→ SUPPLIED INFORMATION
- Opening Delimiter -
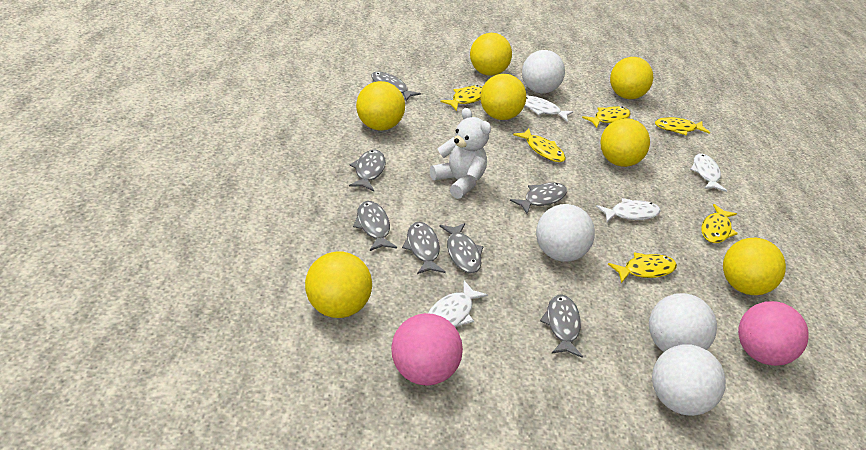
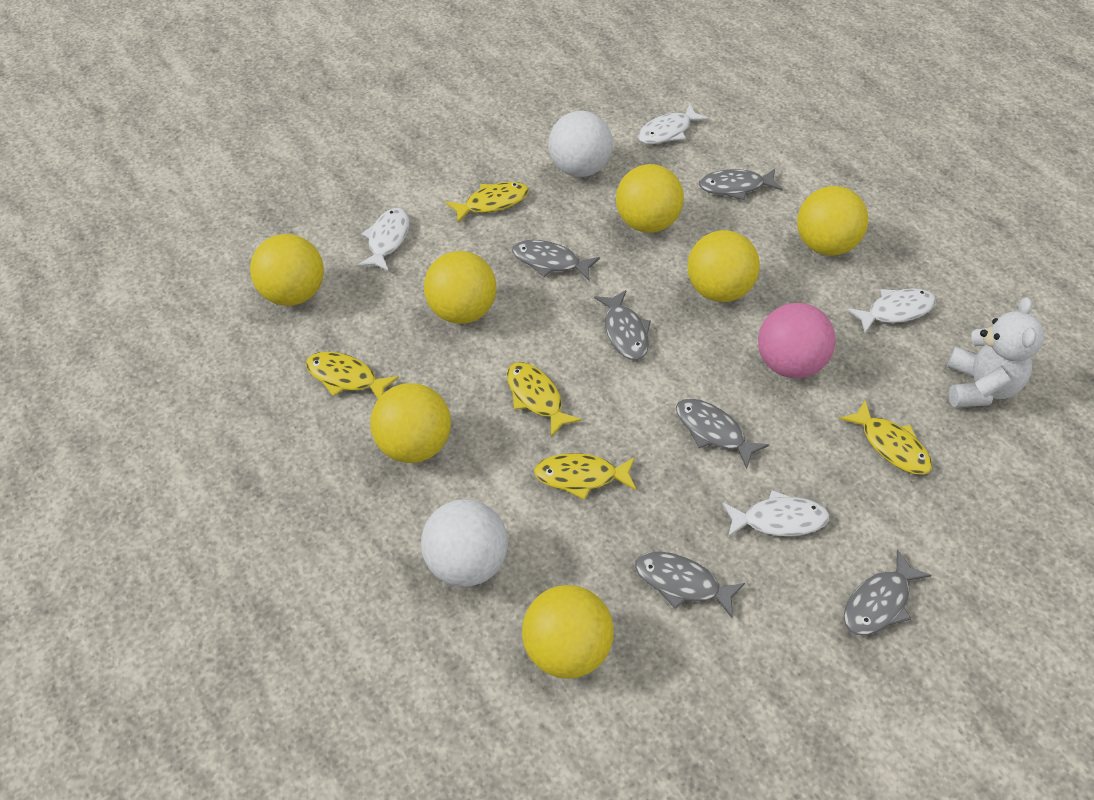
grey fish: 7 -> 6
pink ball: 2 -> 1
white ball: 4 -> 2
yellow fish: 6 -> 5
- Closing Delimiter -
→ WHAT IS NEEDED
All of the lines above should be printed exactly, minus the pictures.

→ RESPONSE
grey fish: 7 -> 6
pink ball: 2 -> 1
white ball: 4 -> 2
yellow fish: 6 -> 5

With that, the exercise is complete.